### Your objective
Any pictures should be dropped; everything else in the records is to be returned exactly.
[[ Provided material open ]]
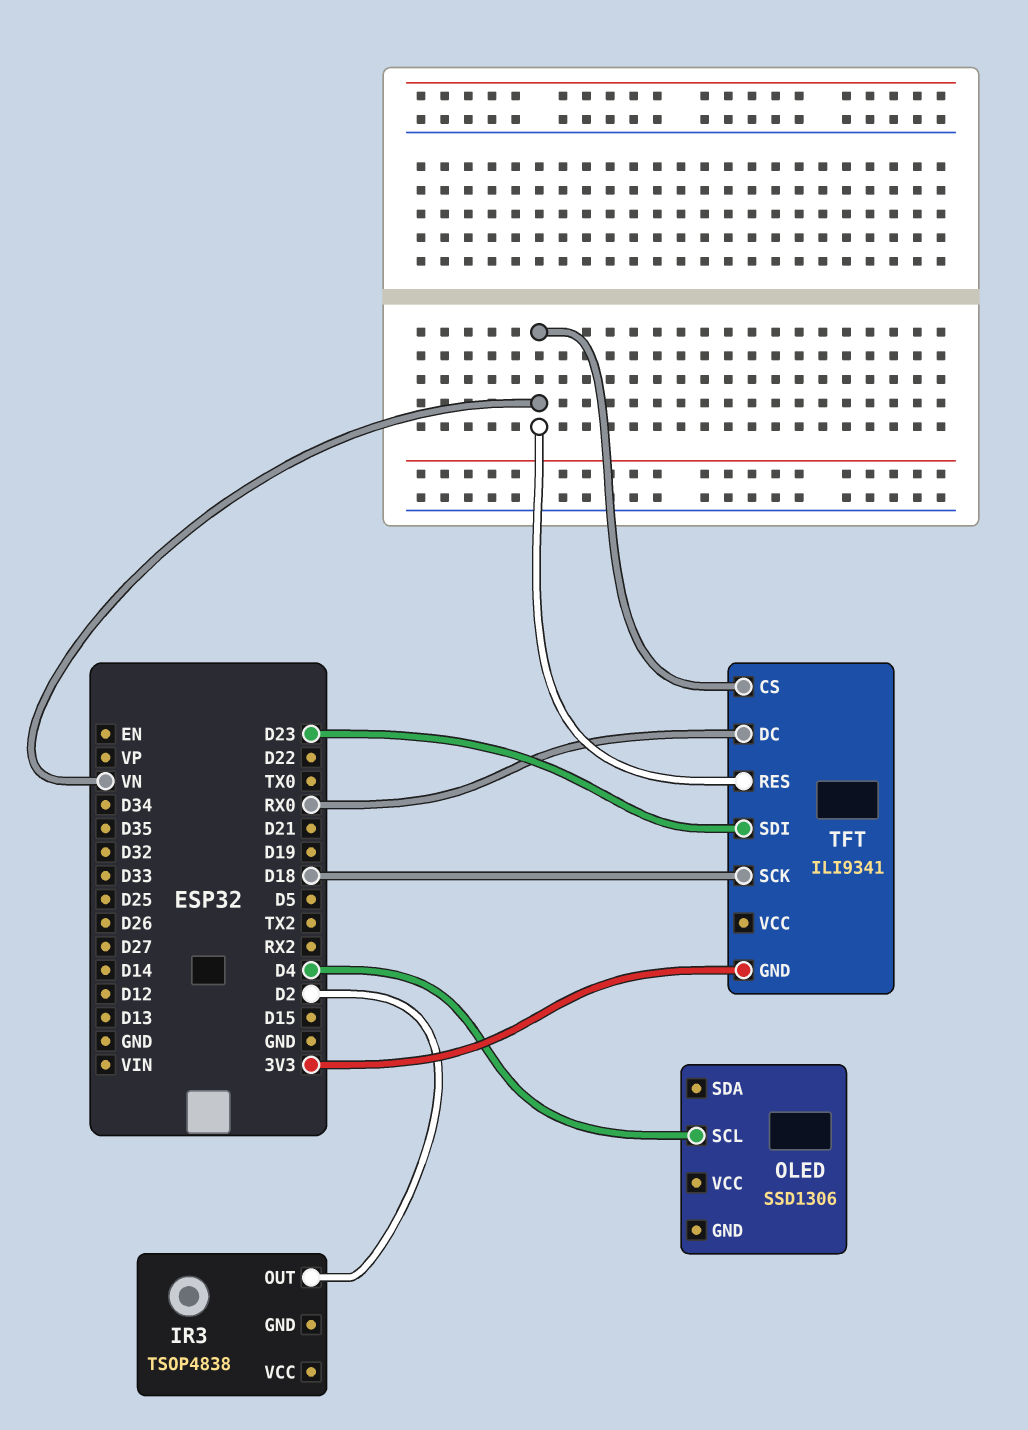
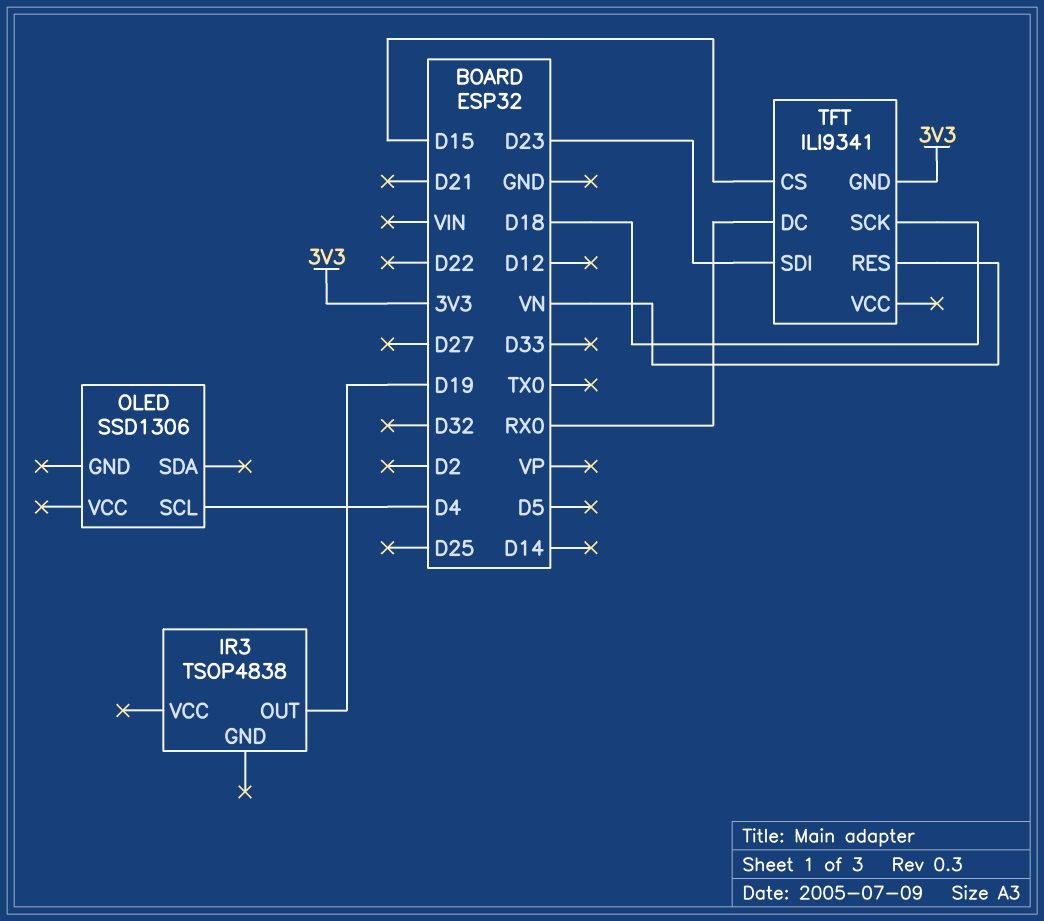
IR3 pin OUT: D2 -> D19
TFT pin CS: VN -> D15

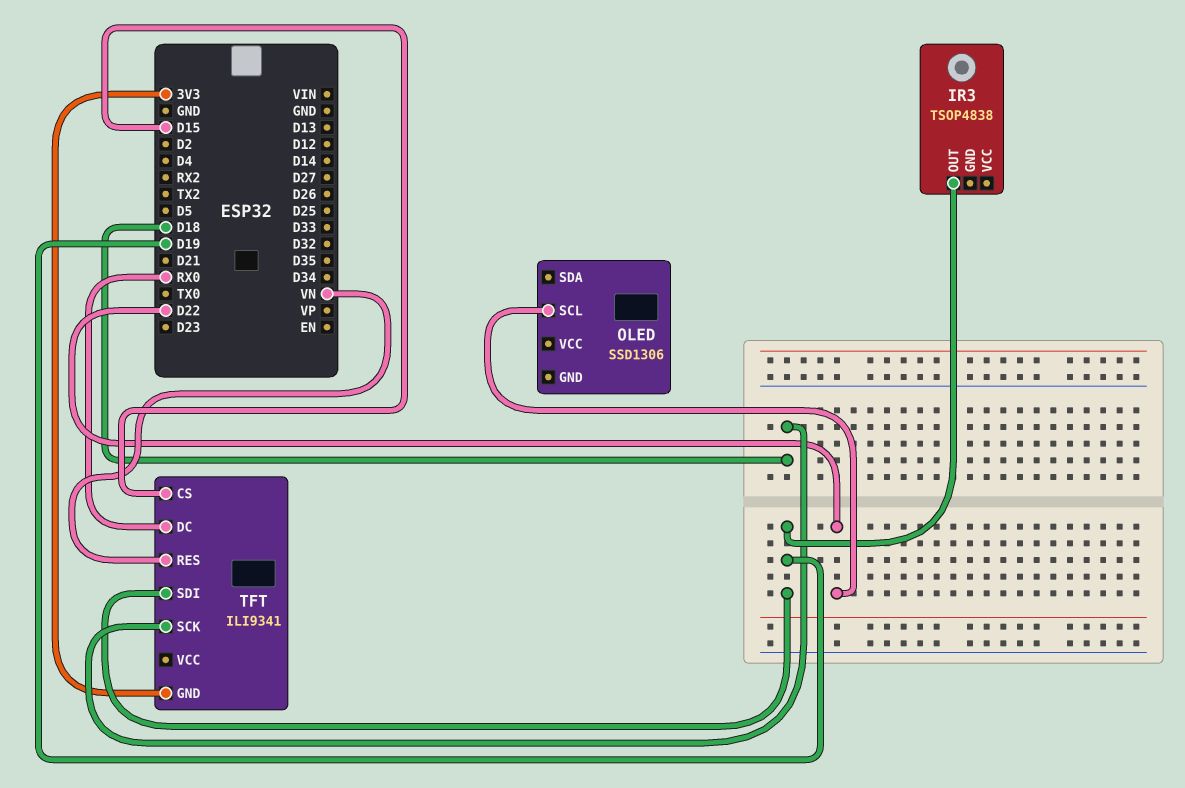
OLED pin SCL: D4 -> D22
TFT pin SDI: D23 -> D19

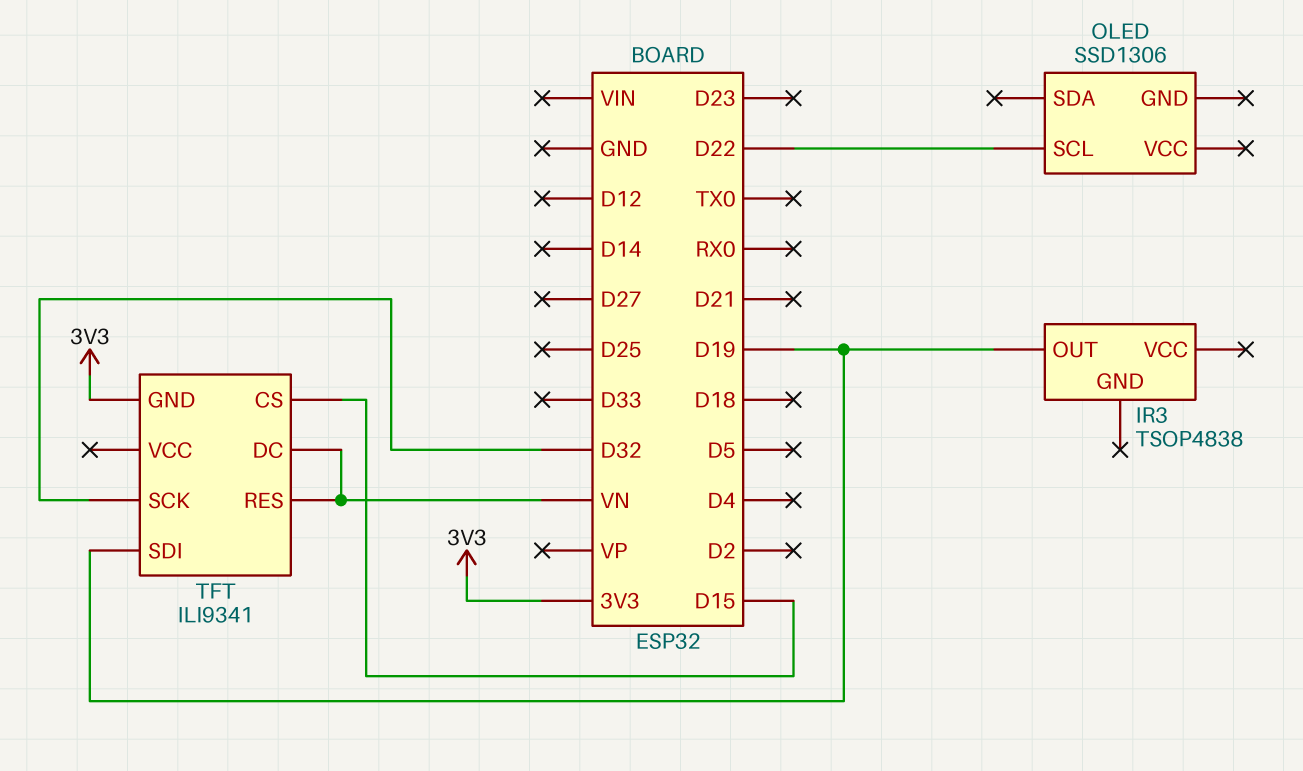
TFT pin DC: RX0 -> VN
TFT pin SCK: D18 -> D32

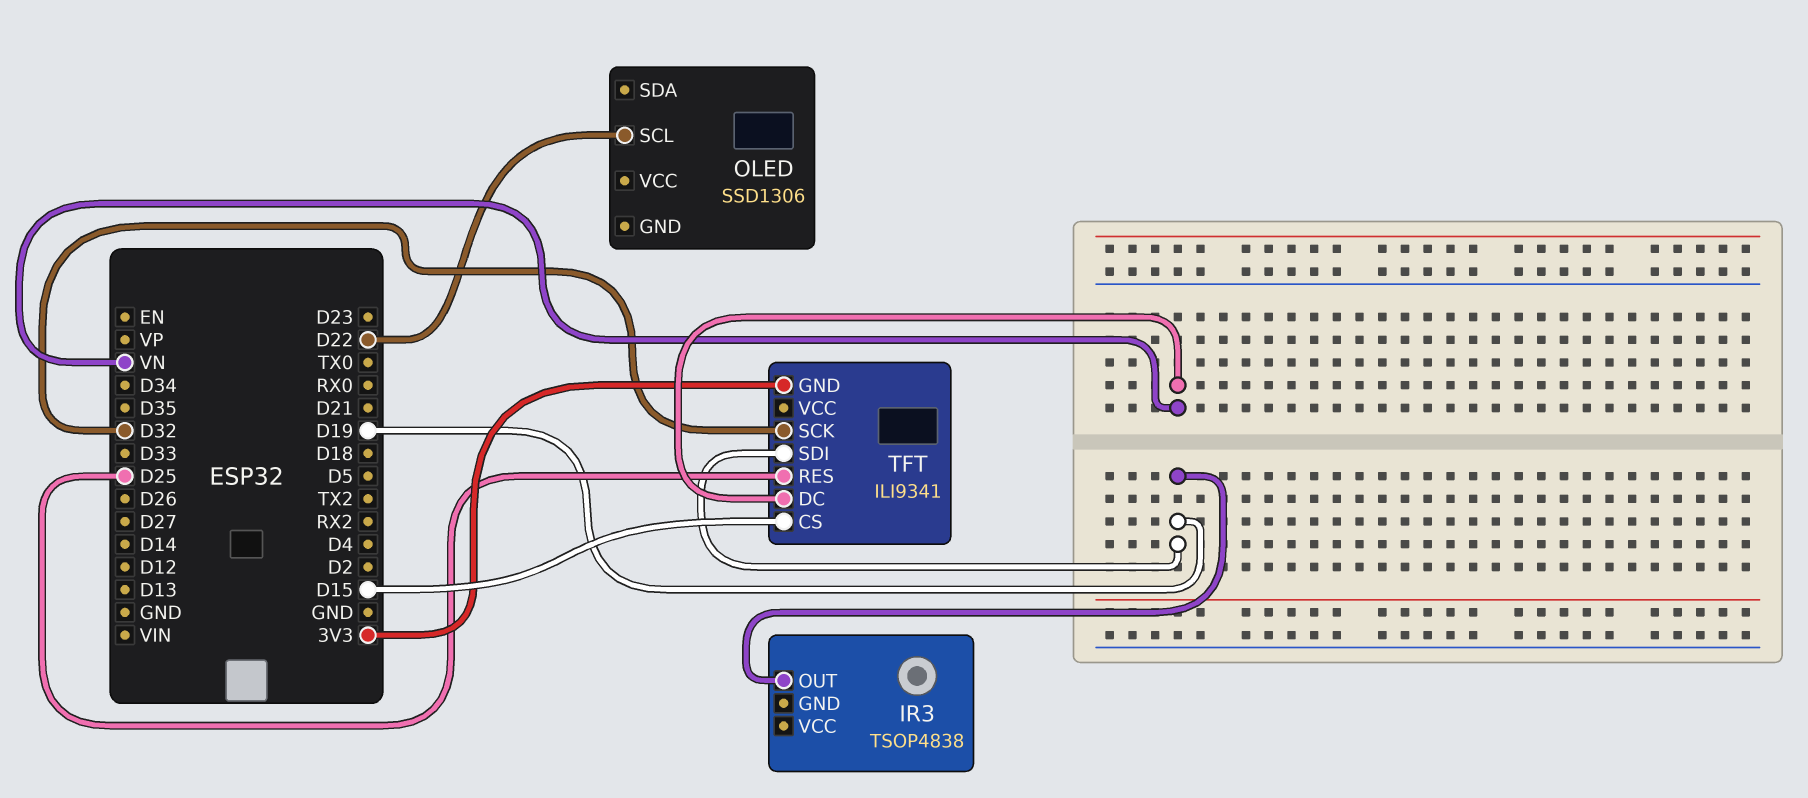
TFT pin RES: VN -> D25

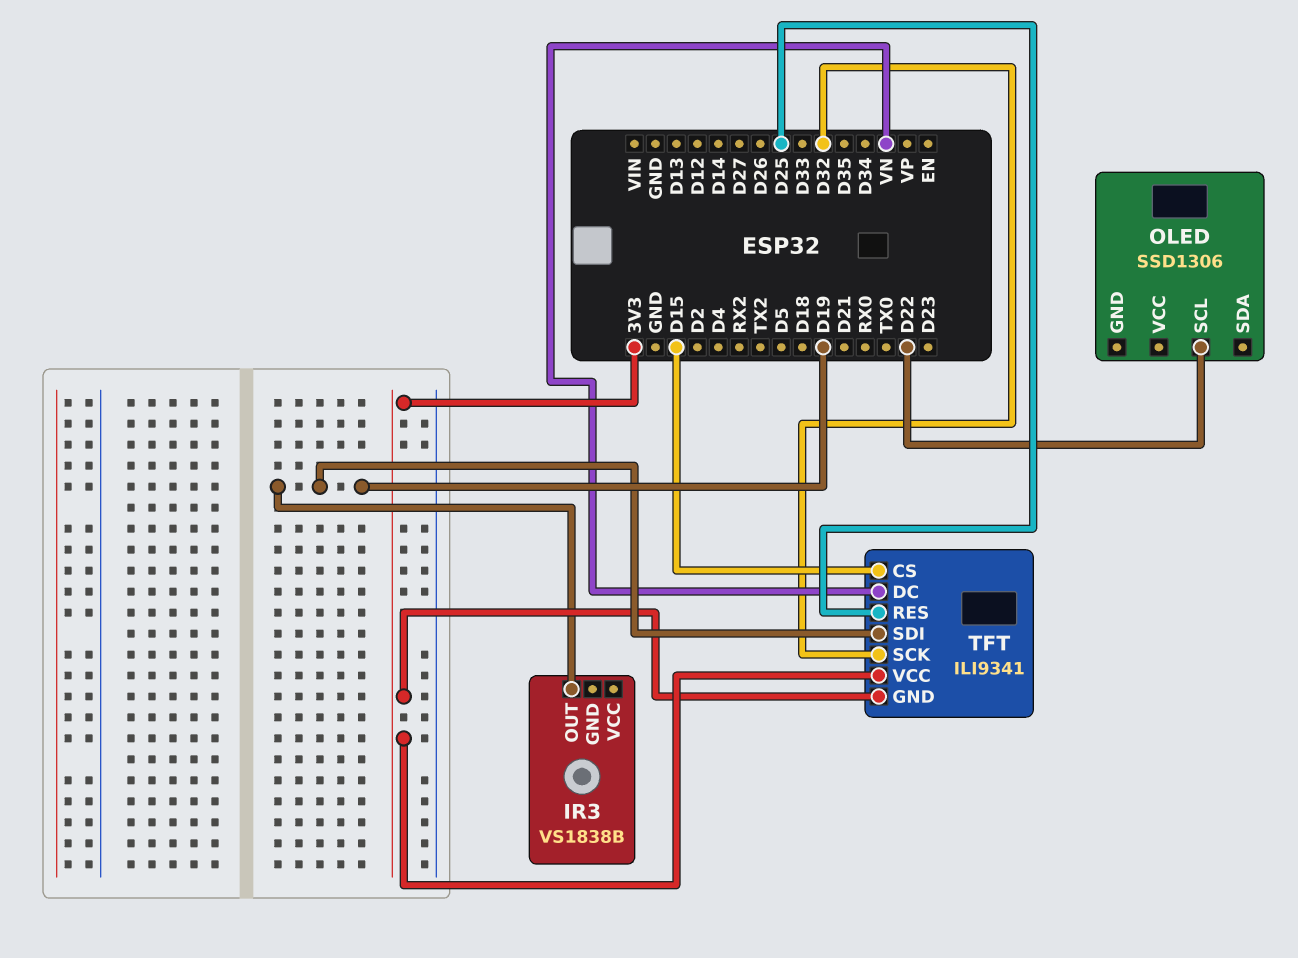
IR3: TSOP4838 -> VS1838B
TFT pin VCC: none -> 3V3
[[ Provided material closed ]]
### Expected output
IR3 pin OUT: D2 -> D19
TFT pin CS: VN -> D15

OLED pin SCL: D4 -> D22
TFT pin SDI: D23 -> D19

TFT pin DC: RX0 -> VN
TFT pin SCK: D18 -> D32

TFT pin RES: VN -> D25

IR3: TSOP4838 -> VS1838B
TFT pin VCC: none -> 3V3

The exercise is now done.